* TO-DO ITEM:
Of all the lines below, output only those starting at the one with "yellow plate [409,384,514,462]" and ending at the one with "camera: 175 degrees right, 15 degrees up", both ends included, exactly as written.

[Records from a data collection]
---

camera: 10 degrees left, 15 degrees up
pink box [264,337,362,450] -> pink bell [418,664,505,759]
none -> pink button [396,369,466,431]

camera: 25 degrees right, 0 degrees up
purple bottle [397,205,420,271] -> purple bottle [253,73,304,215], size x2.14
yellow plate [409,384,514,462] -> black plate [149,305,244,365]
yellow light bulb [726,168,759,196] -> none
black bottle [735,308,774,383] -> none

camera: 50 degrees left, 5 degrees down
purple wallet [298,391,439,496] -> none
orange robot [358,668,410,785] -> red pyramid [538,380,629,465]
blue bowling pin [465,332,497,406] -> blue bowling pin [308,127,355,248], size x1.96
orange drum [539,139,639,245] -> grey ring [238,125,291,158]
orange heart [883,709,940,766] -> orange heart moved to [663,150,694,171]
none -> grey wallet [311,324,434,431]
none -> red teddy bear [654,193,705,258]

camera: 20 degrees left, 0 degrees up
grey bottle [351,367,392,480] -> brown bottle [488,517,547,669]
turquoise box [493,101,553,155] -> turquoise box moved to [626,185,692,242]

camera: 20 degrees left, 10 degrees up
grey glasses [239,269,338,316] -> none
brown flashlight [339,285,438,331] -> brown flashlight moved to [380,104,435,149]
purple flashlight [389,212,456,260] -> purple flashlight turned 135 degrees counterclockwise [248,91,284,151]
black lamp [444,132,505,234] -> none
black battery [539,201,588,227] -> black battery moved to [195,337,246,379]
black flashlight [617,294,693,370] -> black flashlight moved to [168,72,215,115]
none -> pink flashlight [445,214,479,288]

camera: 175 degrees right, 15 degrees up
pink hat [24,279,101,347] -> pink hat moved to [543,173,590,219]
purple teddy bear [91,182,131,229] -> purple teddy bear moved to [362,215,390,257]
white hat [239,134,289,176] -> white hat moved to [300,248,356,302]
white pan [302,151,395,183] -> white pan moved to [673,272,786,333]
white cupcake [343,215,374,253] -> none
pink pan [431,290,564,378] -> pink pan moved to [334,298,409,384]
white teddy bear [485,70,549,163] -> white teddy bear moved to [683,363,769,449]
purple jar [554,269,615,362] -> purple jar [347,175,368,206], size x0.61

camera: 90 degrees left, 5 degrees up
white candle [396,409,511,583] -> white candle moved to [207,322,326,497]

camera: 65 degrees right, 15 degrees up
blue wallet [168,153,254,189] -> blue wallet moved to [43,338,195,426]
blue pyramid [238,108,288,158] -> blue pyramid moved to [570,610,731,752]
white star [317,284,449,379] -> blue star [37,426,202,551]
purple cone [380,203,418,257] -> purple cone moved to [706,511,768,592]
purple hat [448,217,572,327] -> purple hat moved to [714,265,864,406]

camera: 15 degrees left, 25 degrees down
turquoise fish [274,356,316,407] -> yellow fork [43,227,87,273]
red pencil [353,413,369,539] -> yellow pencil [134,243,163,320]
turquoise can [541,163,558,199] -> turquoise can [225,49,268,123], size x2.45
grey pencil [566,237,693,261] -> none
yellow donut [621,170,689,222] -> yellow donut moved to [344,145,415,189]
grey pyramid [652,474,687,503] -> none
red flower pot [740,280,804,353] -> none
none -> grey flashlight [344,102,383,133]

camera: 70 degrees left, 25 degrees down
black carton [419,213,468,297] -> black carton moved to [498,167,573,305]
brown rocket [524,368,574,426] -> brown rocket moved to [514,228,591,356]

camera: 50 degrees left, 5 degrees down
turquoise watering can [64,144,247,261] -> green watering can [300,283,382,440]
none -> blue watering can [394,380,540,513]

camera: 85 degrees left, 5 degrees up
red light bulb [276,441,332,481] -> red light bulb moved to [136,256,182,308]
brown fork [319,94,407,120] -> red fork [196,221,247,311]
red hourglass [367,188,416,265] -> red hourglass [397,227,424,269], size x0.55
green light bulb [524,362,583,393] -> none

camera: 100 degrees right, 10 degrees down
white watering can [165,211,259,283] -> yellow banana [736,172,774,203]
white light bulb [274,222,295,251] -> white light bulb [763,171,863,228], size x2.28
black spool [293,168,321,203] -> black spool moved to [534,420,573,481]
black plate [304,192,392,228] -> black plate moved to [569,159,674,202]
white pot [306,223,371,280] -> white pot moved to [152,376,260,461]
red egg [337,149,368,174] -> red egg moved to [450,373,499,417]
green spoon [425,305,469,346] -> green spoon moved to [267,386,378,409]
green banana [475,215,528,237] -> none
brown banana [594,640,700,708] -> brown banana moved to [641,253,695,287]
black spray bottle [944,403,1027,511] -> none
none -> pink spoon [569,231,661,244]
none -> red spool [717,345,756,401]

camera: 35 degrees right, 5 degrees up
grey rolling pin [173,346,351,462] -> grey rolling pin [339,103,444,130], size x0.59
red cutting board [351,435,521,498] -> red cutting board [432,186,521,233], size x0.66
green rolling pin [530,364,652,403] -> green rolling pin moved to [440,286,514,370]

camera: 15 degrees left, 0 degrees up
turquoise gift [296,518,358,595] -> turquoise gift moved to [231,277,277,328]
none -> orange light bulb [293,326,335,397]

---

* SOLUTION BELOW:
yellow plate [409,384,514,462] -> black plate [149,305,244,365]
yellow light bulb [726,168,759,196] -> none
black bottle [735,308,774,383] -> none

camera: 50 degrees left, 5 degrees down
purple wallet [298,391,439,496] -> none
orange robot [358,668,410,785] -> red pyramid [538,380,629,465]
blue bowling pin [465,332,497,406] -> blue bowling pin [308,127,355,248], size x1.96
orange drum [539,139,639,245] -> grey ring [238,125,291,158]
orange heart [883,709,940,766] -> orange heart moved to [663,150,694,171]
none -> grey wallet [311,324,434,431]
none -> red teddy bear [654,193,705,258]

camera: 20 degrees left, 0 degrees up
grey bottle [351,367,392,480] -> brown bottle [488,517,547,669]
turquoise box [493,101,553,155] -> turquoise box moved to [626,185,692,242]

camera: 20 degrees left, 10 degrees up
grey glasses [239,269,338,316] -> none
brown flashlight [339,285,438,331] -> brown flashlight moved to [380,104,435,149]
purple flashlight [389,212,456,260] -> purple flashlight turned 135 degrees counterclockwise [248,91,284,151]
black lamp [444,132,505,234] -> none
black battery [539,201,588,227] -> black battery moved to [195,337,246,379]
black flashlight [617,294,693,370] -> black flashlight moved to [168,72,215,115]
none -> pink flashlight [445,214,479,288]

camera: 175 degrees right, 15 degrees up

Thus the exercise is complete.